Activity.
Search the entries for the word "DGND" and pull out each line that has it.

Data supplied.
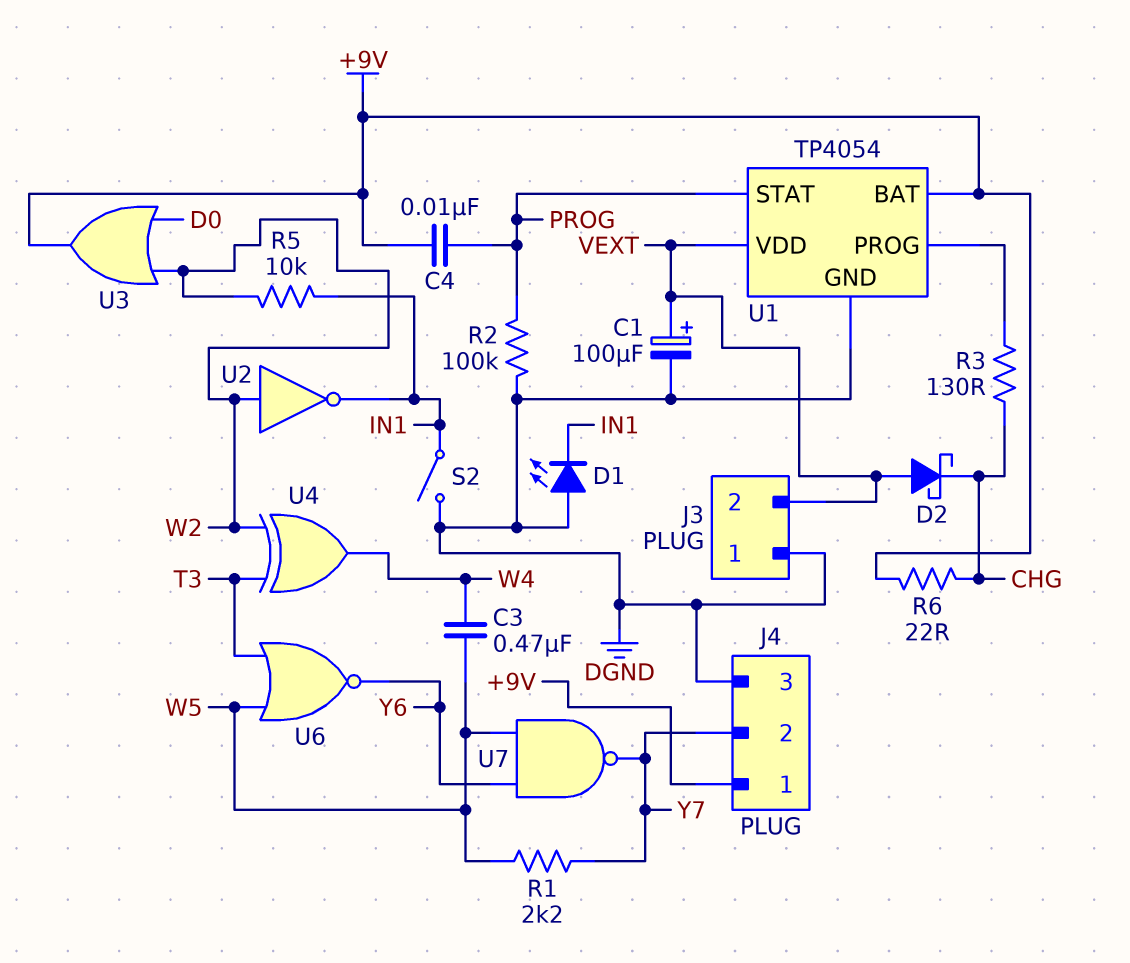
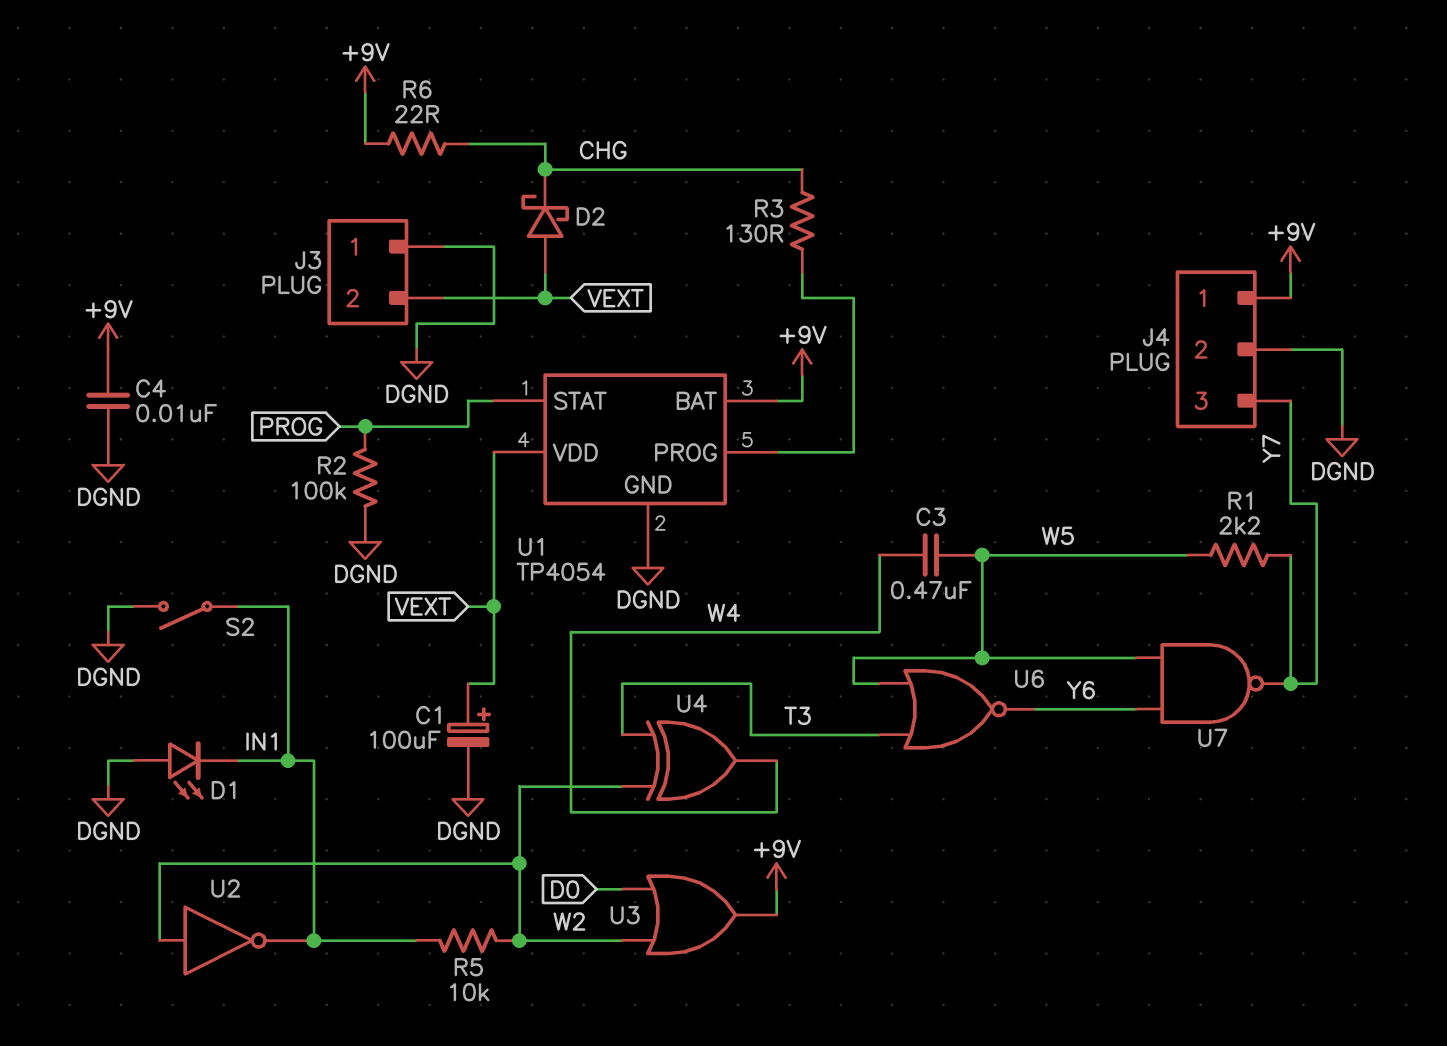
C4: 10nF (+9V, PROG) -> 10nF (+9V, DGND)
J4 pin 2: Y7 -> DGND
J4 pin 3: DGND -> Y7

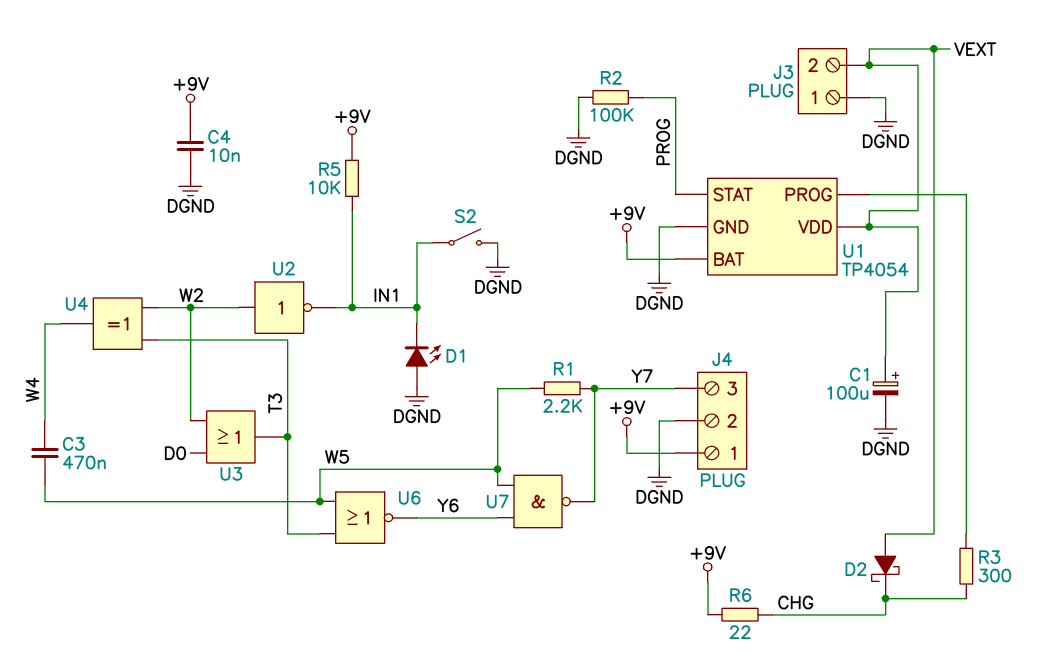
R3: 130 (CHG, U1/PROG) -> 300 (CHG, U1/PROG)
R5: 10k (IN1, W2) -> 10k (+9V, IN1)
U3: OR (in D0, in W2, out +9V) -> OR (in D0, in W2, out T3)

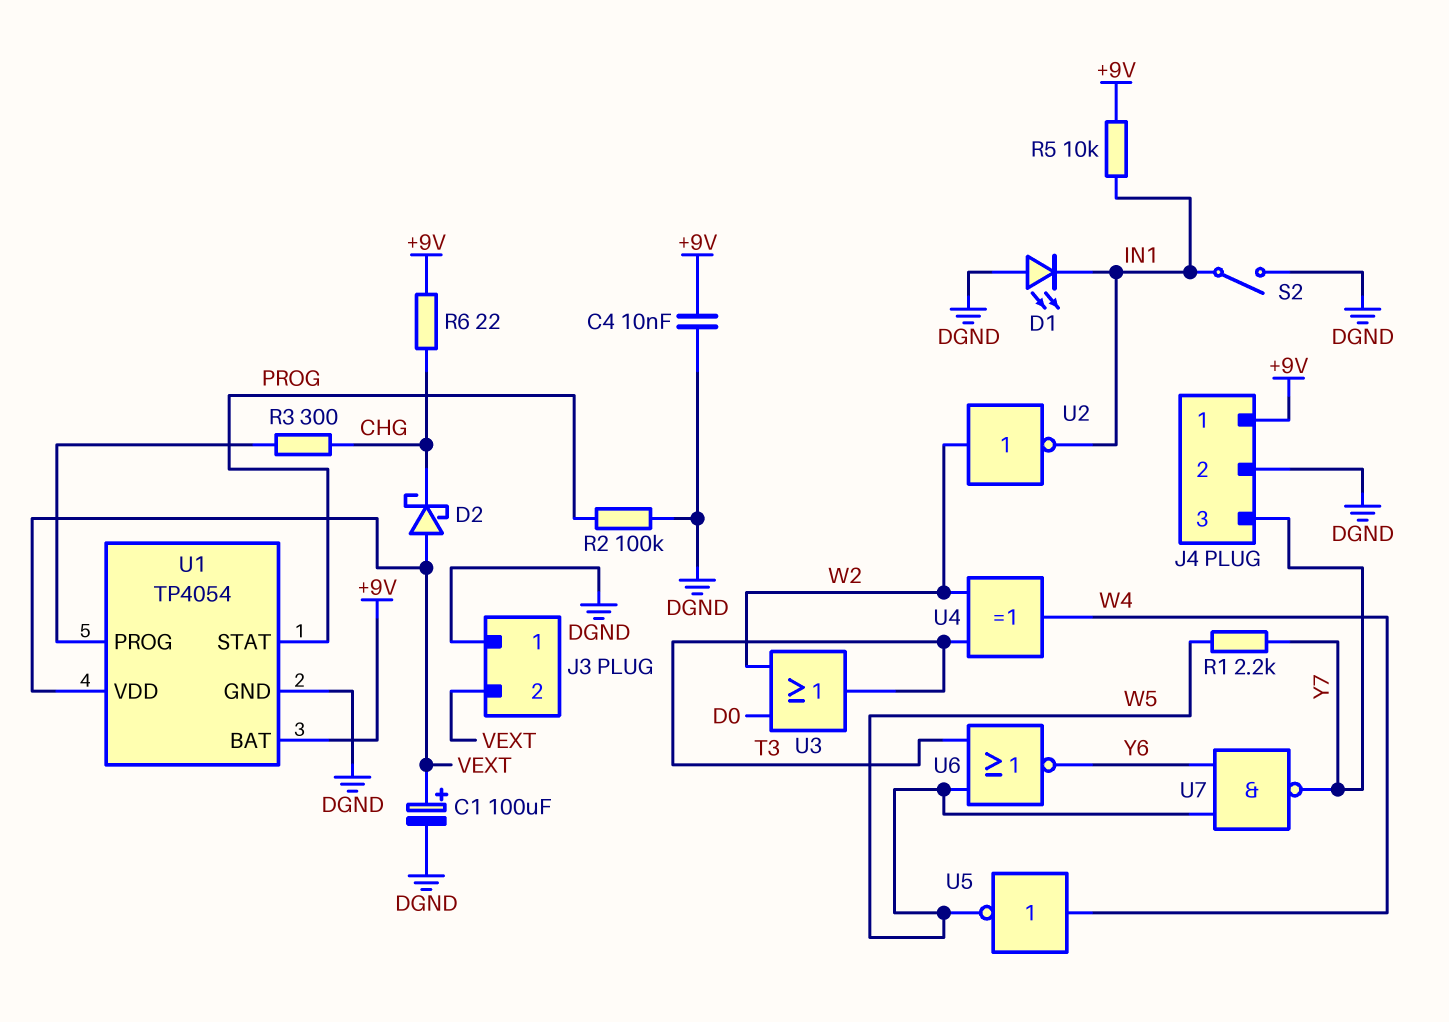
C3: 470nF (W4, W5) -> none
U5: none -> NOT (in W4, out W5)

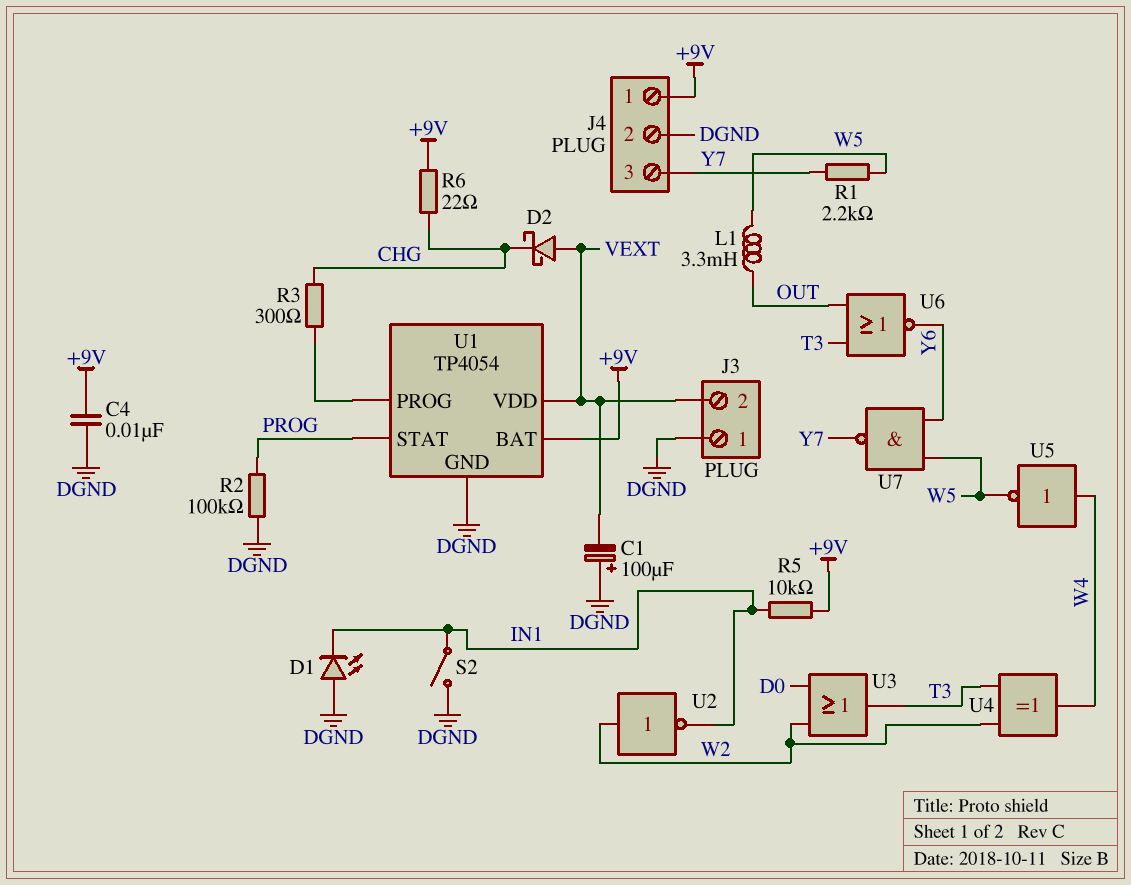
C1: 100uF (plus VEXT, minus DGND) -> 100uF (plus DGND, minus VEXT)
L1: none -> 3.3mH (OUT, W5)
U6: NOR (in T3, in W5, out Y6) -> NOR (in OUT, in T3, out Y6)

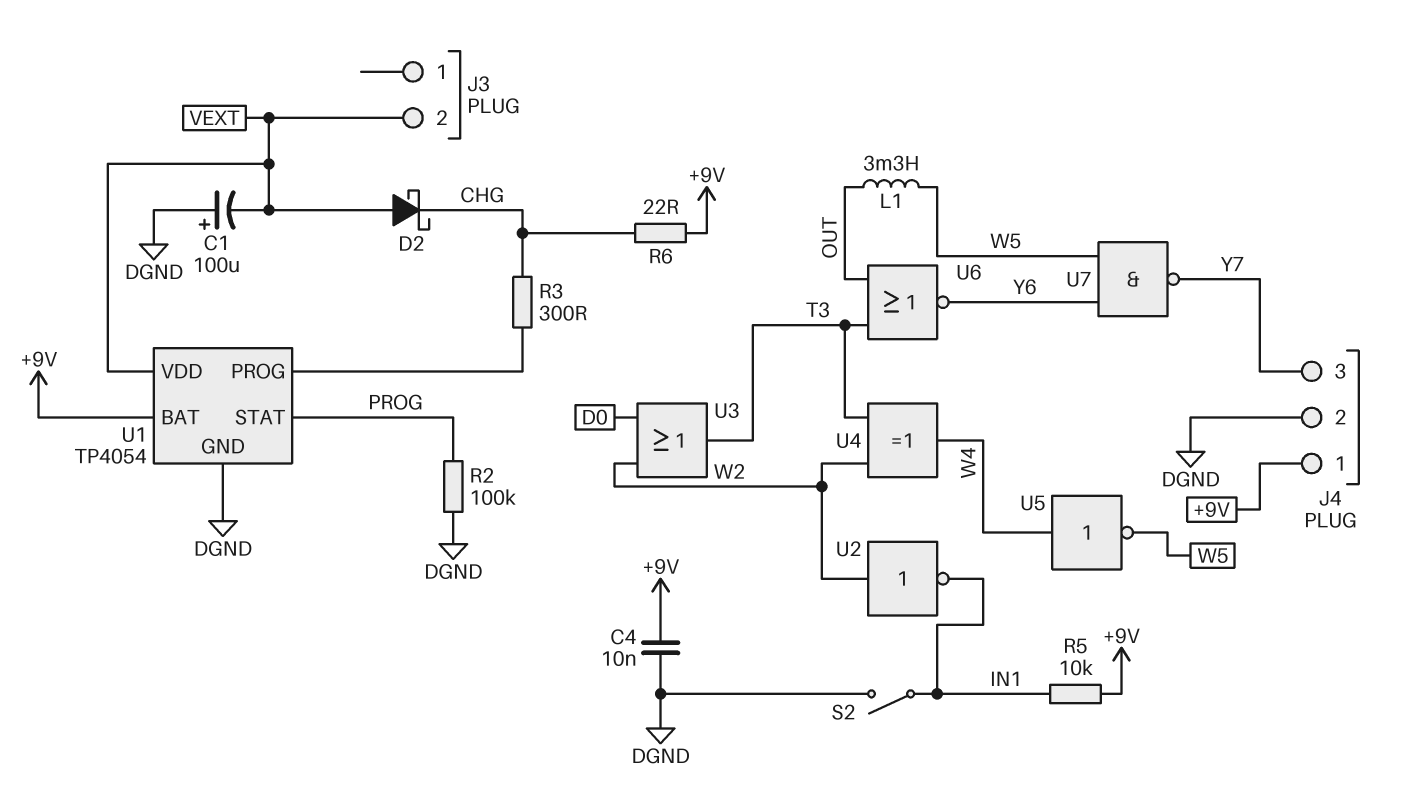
D1: LED (A DGND, K IN1) -> none
J3 pin 1: DGND -> none
R1: 2.2k (W5, Y7) -> none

Answer box.
C4: 10nF (+9V, PROG) -> 10nF (+9V, DGND)
J4 pin 2: Y7 -> DGND
J4 pin 3: DGND -> Y7
C1: 100uF (plus VEXT, minus DGND) -> 100uF (plus DGND, minus VEXT)
D1: LED (A DGND, K IN1) -> none
J3 pin 1: DGND -> none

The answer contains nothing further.